Work item » I need only the number of lines in this data that contain the string "down".

Provided material »
--------

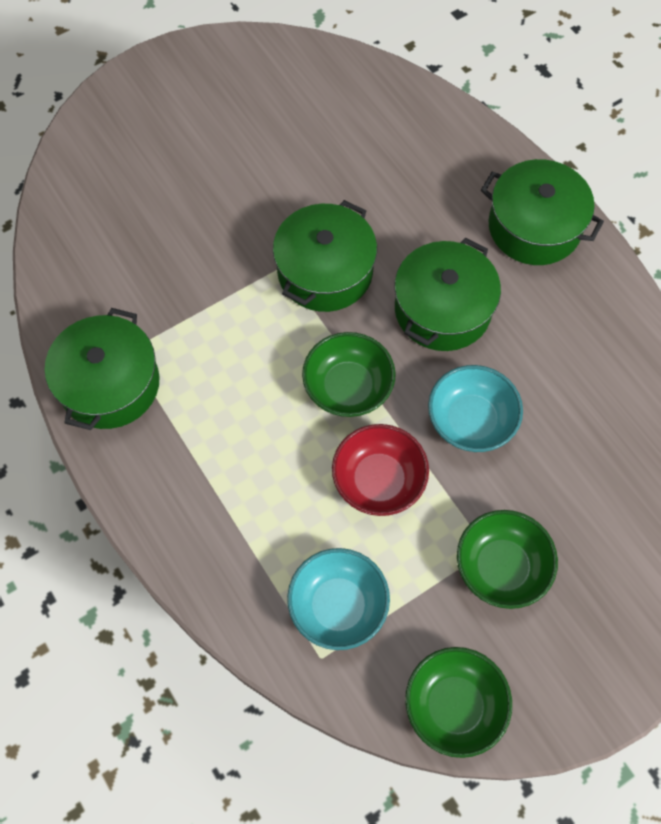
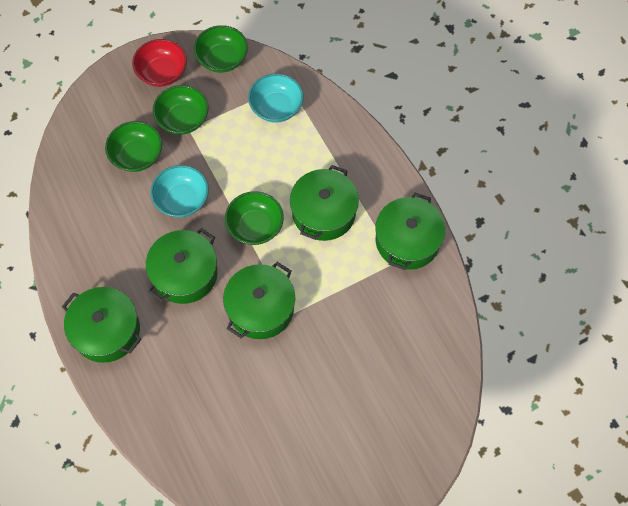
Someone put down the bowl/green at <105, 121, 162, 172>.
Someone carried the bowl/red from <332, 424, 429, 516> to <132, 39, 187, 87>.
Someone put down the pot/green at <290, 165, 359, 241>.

--------

Solution to this exercise » 2